Required action>
Write out all the data verbatim. Skip images.

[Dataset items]
◇ ◇ ◇ ◇ ◇

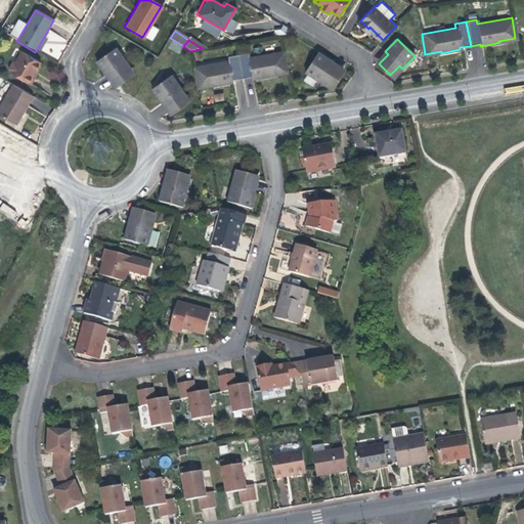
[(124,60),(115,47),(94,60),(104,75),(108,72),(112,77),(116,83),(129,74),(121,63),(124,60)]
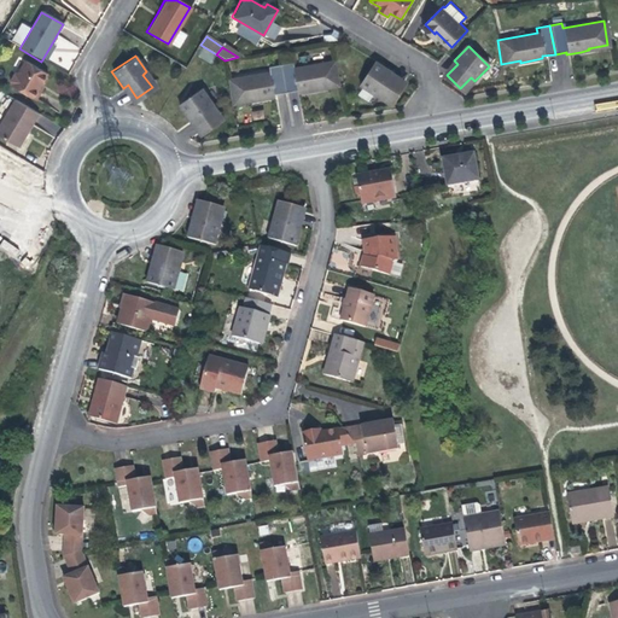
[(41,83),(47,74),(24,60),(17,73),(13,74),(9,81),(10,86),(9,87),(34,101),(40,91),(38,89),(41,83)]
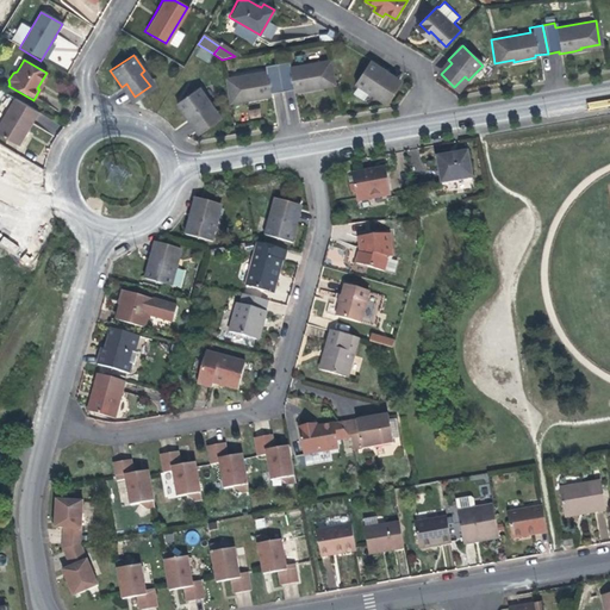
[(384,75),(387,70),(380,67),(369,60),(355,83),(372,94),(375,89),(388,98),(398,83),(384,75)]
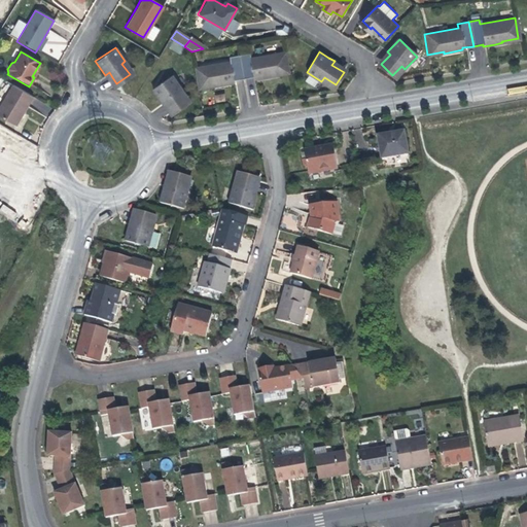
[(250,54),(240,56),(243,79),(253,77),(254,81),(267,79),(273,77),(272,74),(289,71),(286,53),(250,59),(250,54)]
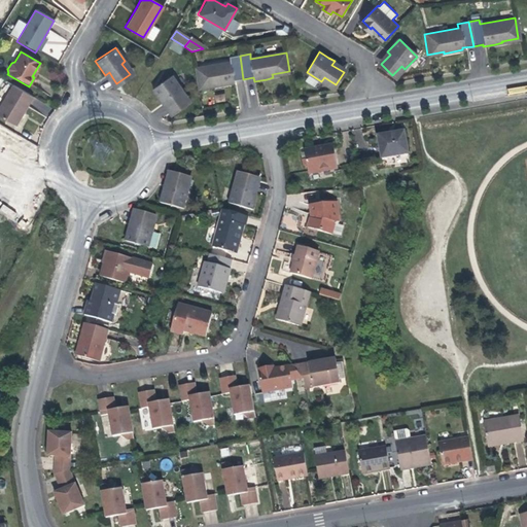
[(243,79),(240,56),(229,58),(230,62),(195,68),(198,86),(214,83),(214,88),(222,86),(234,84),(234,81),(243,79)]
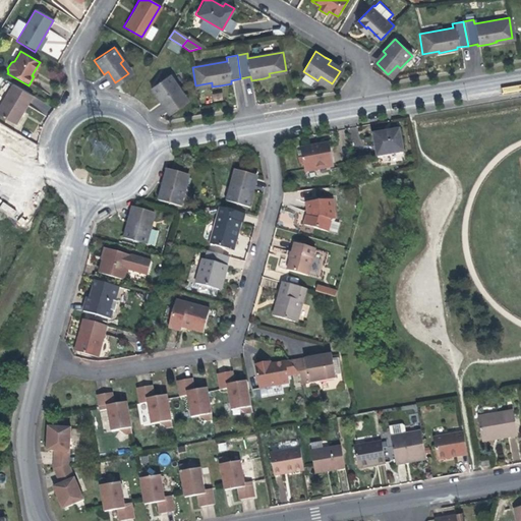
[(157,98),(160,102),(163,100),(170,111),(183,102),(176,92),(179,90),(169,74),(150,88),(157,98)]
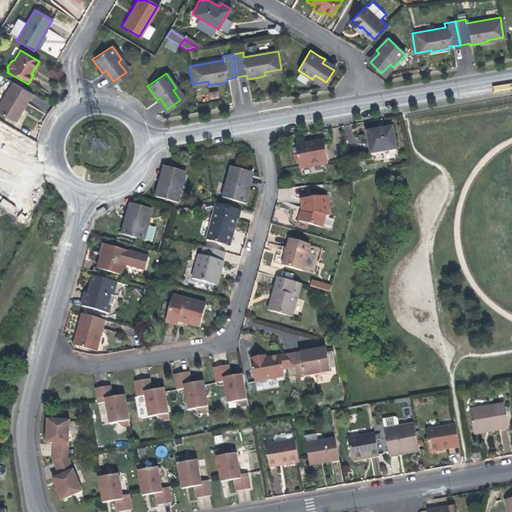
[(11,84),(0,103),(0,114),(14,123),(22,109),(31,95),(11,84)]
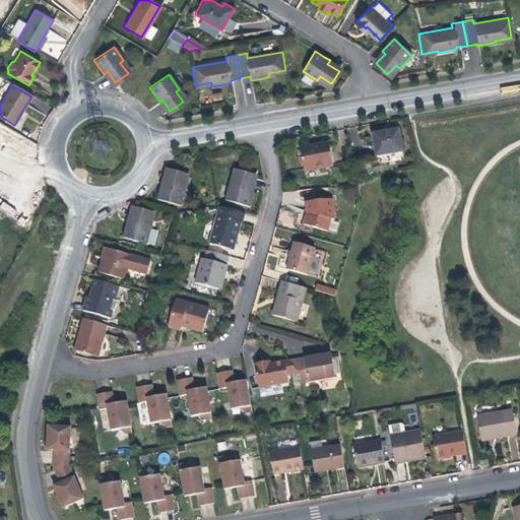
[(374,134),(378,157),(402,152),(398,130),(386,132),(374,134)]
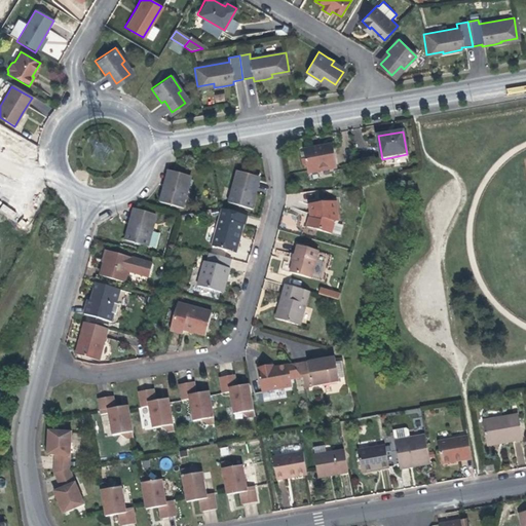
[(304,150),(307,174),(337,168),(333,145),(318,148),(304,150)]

◇ ◇ ◇ ◇ ◇

Answer to this problem>
[(124,60),(115,47),(94,60),(104,75),(108,72),(112,77),(116,83),(129,74),(121,63),(124,60)]
[(41,83),(47,74),(24,60),(17,73),(13,74),(9,81),(10,86),(9,87),(34,101),(40,91),(38,89),(41,83)]
[(384,75),(387,70),(380,67),(369,60),(355,83),(372,94),(375,89),(388,98),(398,83),(384,75)]
[(250,54),(240,56),(243,79),(253,77),(254,81),(267,79),(273,77),(272,74),(289,71),(286,53),(250,59),(250,54)]
[(243,79),(240,56),(229,58),(230,62),(195,68),(198,86),(214,83),(214,88),(222,86),(234,84),(234,81),(243,79)]
[(157,98),(160,102),(163,100),(170,111),(183,102),(176,92),(179,90),(169,74),(150,88),(157,98)]
[(11,84),(0,103),(0,114),(14,123),(22,109),(31,95),(11,84)]
[(374,134),(378,157),(402,152),(398,130),(386,132),(374,134)]
[(304,150),(307,174),(337,168),(333,145),(318,148),(304,150)]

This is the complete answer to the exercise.